Across the records, how many lines contain "watering"? Answer with the number alone.

+ + + + +

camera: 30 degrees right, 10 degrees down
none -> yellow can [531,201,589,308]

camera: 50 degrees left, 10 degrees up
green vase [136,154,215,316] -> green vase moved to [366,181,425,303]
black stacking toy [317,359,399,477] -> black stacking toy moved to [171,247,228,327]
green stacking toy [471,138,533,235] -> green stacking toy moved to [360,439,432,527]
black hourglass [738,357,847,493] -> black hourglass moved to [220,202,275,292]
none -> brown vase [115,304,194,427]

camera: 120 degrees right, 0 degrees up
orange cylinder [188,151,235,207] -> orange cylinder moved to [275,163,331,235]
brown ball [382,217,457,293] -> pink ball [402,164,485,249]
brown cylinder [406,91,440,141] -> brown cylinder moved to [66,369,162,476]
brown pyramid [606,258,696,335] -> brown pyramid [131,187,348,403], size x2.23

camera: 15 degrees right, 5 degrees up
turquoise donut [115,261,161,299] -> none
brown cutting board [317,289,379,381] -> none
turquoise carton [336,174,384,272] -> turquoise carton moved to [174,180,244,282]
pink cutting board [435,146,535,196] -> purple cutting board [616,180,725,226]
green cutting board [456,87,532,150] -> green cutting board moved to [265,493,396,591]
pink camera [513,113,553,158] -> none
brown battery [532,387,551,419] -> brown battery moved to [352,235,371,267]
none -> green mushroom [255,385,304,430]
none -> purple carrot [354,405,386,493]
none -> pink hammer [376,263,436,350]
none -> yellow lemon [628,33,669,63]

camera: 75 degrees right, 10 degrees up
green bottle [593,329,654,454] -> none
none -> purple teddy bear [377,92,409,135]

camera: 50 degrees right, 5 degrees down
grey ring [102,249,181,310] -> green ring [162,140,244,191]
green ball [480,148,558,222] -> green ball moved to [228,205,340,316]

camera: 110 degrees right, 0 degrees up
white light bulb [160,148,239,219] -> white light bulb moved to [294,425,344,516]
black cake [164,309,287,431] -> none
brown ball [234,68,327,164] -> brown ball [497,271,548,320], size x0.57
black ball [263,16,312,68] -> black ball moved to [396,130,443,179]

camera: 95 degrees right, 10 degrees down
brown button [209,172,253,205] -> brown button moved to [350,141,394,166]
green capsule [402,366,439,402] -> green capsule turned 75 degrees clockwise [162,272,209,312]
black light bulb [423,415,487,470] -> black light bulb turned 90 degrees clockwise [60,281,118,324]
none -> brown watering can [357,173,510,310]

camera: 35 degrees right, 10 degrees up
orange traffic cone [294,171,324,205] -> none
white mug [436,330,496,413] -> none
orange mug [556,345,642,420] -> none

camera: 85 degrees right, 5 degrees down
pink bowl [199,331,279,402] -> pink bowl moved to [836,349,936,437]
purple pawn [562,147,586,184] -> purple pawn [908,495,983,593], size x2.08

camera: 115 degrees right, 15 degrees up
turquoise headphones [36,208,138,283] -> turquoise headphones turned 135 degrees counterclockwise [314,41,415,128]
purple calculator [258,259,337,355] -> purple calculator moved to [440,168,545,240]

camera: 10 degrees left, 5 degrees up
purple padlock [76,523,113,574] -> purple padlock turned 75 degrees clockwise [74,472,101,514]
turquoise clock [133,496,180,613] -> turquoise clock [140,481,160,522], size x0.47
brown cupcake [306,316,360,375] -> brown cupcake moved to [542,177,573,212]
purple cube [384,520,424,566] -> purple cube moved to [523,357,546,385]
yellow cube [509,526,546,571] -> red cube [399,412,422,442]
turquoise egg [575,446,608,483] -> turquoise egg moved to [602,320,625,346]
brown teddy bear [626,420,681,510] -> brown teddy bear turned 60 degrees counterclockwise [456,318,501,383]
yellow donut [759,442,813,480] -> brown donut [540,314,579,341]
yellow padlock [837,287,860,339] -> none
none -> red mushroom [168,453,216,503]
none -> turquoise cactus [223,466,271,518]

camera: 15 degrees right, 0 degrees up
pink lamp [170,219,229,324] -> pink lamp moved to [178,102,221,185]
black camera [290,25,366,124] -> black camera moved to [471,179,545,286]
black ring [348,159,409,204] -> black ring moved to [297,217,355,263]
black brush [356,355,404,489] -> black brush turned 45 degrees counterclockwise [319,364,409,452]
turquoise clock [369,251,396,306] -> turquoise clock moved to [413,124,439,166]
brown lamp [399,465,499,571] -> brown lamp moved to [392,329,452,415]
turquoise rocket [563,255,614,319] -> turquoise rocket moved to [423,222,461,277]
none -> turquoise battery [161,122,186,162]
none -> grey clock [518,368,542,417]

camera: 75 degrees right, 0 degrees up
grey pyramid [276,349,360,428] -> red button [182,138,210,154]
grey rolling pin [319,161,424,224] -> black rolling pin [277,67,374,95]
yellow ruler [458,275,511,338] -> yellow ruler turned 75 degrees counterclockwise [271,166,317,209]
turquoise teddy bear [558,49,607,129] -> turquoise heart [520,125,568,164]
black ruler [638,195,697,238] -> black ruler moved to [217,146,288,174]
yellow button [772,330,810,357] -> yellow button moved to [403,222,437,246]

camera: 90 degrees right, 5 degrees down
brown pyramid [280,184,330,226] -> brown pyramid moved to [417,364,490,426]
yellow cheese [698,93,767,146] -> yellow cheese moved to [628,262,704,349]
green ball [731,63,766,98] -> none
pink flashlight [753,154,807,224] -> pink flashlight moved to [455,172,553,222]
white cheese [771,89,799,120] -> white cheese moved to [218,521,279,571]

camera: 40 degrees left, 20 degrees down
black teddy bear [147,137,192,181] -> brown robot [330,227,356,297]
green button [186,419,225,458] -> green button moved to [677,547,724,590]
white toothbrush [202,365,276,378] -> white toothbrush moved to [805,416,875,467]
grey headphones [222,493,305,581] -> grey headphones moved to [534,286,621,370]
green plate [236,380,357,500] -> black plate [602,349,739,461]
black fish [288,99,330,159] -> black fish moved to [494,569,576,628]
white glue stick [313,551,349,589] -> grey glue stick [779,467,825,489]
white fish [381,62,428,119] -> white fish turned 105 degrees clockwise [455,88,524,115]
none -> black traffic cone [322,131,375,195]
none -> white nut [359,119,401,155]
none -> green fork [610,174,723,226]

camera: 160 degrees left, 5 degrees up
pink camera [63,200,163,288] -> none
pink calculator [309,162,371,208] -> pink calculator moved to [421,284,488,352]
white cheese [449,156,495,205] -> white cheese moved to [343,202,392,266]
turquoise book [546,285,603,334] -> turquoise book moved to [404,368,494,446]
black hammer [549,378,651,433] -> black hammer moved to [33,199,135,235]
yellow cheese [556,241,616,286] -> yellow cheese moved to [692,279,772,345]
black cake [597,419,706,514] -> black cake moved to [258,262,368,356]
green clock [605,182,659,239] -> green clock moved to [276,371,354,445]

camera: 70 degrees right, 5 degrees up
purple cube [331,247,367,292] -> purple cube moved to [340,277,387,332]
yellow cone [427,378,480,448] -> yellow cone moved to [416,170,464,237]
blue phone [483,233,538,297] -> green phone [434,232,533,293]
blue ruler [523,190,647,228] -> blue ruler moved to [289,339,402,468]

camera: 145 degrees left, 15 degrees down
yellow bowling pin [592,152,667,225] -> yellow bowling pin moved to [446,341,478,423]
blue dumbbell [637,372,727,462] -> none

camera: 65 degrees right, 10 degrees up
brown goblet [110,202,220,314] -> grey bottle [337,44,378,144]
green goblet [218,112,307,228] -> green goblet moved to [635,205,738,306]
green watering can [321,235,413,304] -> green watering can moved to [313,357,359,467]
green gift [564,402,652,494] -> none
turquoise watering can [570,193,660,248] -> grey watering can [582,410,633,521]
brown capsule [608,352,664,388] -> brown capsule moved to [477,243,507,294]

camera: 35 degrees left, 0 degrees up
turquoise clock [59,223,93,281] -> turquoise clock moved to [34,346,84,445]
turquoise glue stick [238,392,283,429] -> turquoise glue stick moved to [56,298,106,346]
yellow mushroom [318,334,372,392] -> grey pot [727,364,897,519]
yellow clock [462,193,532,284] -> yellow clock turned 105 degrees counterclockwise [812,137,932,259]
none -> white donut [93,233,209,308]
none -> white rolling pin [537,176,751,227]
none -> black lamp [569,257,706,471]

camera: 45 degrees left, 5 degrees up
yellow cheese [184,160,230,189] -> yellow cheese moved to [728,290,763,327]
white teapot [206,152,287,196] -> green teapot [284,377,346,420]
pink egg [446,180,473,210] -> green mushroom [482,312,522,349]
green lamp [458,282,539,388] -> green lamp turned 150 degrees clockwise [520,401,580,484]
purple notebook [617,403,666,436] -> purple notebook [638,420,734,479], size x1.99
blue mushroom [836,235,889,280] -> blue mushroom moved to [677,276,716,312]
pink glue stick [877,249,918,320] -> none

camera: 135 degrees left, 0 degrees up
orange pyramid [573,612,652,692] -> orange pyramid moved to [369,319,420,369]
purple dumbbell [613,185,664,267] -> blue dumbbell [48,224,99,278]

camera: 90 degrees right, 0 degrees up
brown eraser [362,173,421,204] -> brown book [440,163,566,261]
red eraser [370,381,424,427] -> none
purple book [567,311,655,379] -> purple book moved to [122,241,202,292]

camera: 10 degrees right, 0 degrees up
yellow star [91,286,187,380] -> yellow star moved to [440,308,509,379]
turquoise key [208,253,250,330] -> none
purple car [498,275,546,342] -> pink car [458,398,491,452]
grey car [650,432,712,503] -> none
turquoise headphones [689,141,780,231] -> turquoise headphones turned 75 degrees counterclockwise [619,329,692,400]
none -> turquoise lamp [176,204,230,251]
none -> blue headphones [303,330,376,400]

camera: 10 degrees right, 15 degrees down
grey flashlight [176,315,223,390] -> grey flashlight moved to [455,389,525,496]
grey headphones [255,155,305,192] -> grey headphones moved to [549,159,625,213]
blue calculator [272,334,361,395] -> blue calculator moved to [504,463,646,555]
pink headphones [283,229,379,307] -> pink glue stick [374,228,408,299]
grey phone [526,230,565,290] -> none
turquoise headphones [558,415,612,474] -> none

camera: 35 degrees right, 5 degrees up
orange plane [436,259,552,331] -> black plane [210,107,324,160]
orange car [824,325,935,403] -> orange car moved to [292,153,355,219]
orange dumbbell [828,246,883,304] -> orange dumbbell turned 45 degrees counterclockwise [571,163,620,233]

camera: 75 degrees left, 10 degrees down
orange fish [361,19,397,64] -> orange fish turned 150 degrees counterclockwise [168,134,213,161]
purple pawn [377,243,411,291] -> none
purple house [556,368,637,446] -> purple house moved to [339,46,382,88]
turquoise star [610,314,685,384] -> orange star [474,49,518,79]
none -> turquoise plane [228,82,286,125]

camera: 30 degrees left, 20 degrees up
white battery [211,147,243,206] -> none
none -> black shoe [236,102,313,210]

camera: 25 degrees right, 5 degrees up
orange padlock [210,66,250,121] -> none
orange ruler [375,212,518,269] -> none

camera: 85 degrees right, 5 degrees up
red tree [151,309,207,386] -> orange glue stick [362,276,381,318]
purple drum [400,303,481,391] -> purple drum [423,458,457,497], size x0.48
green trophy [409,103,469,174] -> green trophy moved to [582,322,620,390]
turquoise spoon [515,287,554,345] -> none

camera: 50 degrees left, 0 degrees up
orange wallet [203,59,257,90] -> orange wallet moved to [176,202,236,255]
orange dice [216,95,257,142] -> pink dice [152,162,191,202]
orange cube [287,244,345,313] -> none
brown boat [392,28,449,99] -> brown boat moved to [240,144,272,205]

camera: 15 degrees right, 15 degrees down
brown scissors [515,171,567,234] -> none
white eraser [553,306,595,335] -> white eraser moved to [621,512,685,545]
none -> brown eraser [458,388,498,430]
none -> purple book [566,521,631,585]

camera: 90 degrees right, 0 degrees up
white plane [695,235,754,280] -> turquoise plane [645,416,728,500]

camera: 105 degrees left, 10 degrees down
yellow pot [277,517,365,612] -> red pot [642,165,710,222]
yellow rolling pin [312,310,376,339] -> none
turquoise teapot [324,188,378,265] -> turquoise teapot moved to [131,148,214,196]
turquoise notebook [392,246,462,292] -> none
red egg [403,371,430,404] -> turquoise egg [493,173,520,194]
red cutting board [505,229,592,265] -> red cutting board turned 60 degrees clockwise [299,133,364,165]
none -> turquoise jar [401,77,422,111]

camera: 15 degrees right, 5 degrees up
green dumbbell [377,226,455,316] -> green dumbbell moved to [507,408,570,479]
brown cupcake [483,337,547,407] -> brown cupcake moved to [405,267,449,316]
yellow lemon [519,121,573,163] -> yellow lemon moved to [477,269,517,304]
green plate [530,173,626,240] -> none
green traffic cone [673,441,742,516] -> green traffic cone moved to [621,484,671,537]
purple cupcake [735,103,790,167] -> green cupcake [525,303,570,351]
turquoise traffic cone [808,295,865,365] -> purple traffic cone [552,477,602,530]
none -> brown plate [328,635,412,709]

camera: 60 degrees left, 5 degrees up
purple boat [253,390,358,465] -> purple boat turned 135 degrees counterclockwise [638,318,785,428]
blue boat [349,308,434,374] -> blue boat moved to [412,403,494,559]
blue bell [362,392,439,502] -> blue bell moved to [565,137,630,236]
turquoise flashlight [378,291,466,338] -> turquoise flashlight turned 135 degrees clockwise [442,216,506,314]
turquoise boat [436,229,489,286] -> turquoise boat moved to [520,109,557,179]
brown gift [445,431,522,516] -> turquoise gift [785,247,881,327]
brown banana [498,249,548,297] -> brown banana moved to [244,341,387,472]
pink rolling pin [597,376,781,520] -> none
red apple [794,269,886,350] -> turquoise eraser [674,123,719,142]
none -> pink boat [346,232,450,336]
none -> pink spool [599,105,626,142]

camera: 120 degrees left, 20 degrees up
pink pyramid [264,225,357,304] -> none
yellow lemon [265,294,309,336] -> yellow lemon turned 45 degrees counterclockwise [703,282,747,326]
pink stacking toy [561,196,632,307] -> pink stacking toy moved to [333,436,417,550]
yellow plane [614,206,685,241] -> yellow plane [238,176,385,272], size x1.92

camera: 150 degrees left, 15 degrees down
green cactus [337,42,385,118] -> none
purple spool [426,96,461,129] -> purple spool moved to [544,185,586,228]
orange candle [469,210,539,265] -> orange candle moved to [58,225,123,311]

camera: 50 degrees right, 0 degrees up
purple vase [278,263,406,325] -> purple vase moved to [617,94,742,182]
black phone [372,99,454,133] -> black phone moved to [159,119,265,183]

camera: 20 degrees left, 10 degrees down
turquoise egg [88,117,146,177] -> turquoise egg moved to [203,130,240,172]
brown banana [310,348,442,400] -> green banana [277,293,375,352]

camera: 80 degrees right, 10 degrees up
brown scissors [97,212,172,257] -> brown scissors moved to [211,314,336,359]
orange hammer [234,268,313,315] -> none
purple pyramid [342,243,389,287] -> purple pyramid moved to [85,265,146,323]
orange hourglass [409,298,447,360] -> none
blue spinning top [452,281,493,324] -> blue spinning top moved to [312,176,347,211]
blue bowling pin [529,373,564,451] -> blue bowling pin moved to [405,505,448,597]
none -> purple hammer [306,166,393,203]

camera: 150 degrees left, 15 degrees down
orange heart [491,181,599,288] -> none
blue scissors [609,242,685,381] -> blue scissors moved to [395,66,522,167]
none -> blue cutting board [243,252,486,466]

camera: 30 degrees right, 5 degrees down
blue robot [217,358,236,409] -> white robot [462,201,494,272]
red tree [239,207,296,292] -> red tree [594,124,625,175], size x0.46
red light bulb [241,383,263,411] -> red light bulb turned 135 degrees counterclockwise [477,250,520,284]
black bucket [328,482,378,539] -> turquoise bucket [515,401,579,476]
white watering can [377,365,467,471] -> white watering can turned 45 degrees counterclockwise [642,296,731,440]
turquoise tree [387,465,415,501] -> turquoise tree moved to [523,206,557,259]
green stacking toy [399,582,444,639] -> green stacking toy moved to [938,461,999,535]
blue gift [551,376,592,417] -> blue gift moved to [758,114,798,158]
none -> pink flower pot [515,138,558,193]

+ + + + +

Answer for this exercise
4